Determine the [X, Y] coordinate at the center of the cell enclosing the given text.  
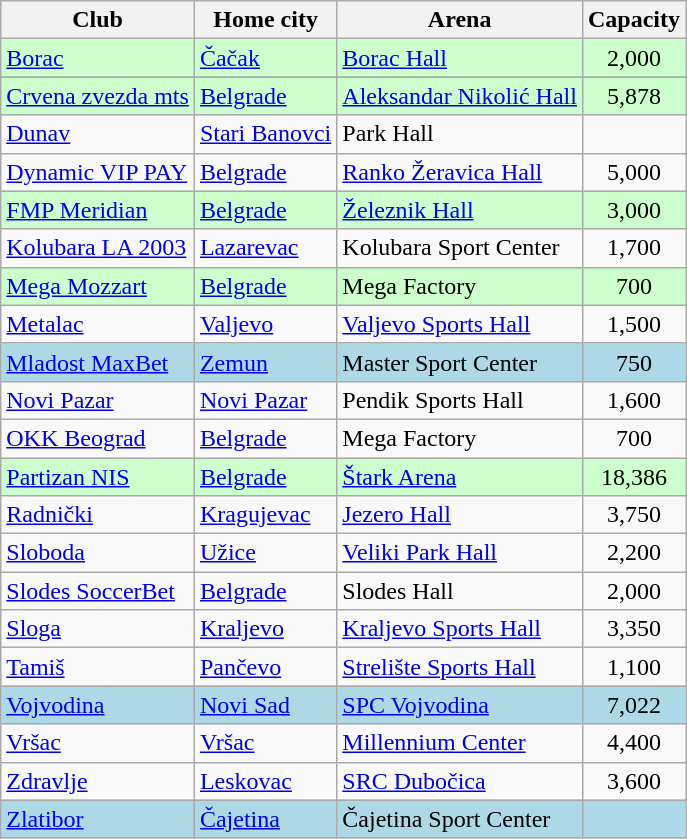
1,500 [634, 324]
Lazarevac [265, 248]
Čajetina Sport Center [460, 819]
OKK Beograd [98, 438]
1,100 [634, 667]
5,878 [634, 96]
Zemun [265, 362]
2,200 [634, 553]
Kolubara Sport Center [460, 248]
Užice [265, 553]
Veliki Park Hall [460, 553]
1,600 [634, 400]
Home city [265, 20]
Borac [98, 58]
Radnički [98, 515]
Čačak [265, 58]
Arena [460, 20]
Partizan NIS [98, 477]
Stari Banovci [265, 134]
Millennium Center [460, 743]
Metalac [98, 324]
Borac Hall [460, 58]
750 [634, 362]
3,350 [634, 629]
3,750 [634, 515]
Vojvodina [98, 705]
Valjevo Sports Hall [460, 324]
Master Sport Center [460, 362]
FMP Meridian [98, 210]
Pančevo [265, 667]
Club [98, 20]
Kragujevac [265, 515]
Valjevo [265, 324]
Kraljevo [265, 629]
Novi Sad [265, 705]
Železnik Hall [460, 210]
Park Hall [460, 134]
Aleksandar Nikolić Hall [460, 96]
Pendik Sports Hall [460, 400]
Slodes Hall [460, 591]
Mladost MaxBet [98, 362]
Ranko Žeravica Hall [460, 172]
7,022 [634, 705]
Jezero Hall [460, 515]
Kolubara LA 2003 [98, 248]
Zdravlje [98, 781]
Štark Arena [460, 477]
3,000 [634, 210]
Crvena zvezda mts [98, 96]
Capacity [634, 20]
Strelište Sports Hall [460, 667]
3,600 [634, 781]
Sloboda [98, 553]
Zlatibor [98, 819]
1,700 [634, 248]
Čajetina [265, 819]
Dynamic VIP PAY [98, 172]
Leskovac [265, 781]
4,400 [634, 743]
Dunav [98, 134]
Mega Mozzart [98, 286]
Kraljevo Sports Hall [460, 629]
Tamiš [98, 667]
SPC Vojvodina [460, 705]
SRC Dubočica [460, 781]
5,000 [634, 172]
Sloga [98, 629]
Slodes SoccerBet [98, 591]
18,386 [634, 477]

---

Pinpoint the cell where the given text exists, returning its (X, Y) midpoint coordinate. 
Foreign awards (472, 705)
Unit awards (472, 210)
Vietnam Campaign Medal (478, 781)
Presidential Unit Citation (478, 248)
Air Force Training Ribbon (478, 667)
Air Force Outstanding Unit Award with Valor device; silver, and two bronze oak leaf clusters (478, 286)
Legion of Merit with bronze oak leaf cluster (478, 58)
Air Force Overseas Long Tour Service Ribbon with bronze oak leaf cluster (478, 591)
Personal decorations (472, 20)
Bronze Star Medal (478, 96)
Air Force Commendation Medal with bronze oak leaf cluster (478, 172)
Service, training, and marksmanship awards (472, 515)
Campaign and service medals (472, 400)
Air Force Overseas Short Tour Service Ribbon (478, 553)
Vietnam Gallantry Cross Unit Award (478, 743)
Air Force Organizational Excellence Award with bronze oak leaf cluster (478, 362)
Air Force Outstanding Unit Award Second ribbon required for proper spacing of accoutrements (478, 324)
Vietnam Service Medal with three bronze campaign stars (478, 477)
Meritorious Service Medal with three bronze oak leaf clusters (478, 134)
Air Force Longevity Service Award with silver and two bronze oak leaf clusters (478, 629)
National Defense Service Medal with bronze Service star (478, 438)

_EXERCISE DETAILS_
Which lines of the items above contain the word "Slodes"? Pull out each of those lines in full.

_RIGHT ANSWER_
Slodes Hall [460, 591]
Slodes SoccerBet [98, 591]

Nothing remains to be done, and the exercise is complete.